For the entries that follow, restate word for word the line containing "AUDIO pin TX: D5 -> D6", the line containing "LCD pin SDA: 3 -> 2", and every line that lies between them.

PROVIDED RECORDS>
⟨

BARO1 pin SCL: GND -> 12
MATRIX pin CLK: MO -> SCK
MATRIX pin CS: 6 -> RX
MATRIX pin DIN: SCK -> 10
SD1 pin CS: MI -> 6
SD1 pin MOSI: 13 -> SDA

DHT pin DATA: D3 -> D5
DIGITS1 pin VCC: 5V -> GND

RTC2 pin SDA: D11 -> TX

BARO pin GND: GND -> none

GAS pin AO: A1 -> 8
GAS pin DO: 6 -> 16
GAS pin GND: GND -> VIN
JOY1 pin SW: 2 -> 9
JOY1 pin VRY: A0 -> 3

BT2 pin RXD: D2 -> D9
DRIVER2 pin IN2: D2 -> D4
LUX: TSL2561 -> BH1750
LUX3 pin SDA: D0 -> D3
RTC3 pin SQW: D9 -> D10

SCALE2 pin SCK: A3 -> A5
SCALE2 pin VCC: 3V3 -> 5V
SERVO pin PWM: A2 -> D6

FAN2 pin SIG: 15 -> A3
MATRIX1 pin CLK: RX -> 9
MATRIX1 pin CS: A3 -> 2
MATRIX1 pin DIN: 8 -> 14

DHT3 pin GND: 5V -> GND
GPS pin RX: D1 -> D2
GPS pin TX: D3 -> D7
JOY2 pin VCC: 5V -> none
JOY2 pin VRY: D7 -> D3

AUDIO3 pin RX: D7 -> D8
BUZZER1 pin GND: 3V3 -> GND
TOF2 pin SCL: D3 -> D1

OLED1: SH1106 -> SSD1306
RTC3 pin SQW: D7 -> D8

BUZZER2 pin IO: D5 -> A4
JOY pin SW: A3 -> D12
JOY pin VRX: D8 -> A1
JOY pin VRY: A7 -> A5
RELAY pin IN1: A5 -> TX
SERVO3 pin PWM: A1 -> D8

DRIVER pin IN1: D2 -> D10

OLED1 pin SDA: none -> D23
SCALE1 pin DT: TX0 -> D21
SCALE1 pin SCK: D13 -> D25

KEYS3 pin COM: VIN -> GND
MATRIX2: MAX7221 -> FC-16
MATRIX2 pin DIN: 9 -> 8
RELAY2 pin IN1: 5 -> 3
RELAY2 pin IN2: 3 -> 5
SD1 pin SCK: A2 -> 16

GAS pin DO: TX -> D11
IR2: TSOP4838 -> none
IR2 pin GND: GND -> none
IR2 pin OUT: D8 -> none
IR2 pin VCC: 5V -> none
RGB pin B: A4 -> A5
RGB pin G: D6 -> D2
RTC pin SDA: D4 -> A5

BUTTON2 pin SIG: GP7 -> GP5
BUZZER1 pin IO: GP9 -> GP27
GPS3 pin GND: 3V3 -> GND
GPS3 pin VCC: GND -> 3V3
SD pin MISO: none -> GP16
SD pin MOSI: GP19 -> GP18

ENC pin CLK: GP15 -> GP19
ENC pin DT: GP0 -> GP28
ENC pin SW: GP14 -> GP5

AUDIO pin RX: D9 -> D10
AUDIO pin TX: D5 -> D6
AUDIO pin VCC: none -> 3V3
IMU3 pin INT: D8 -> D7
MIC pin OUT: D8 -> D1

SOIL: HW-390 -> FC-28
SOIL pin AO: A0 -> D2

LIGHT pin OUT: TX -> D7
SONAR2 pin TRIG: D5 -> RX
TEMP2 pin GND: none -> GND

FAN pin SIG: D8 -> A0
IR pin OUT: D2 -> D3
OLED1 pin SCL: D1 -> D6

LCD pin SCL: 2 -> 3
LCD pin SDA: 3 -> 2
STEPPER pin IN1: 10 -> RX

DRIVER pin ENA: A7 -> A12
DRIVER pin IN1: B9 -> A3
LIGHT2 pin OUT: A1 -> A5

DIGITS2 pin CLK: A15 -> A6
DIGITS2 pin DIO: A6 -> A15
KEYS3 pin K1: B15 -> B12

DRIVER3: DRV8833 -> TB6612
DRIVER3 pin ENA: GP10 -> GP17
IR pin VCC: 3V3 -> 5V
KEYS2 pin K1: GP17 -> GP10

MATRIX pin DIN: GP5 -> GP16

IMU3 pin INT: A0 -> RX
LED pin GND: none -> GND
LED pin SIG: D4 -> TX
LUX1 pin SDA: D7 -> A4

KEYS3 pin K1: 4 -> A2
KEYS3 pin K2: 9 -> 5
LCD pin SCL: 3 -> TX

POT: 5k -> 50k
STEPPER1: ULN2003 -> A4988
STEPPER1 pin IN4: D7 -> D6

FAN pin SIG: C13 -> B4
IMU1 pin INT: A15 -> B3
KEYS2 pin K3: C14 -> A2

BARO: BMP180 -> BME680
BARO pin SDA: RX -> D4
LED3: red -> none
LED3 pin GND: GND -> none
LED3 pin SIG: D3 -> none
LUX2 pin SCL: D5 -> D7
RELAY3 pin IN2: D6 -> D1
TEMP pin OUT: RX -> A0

⟩

WRITTEN REPLY>
AUDIO pin TX: D5 -> D6
AUDIO pin VCC: none -> 3V3
IMU3 pin INT: D8 -> D7
MIC pin OUT: D8 -> D1

SOIL: HW-390 -> FC-28
SOIL pin AO: A0 -> D2

LIGHT pin OUT: TX -> D7
SONAR2 pin TRIG: D5 -> RX
TEMP2 pin GND: none -> GND

FAN pin SIG: D8 -> A0
IR pin OUT: D2 -> D3
OLED1 pin SCL: D1 -> D6

LCD pin SCL: 2 -> 3
LCD pin SDA: 3 -> 2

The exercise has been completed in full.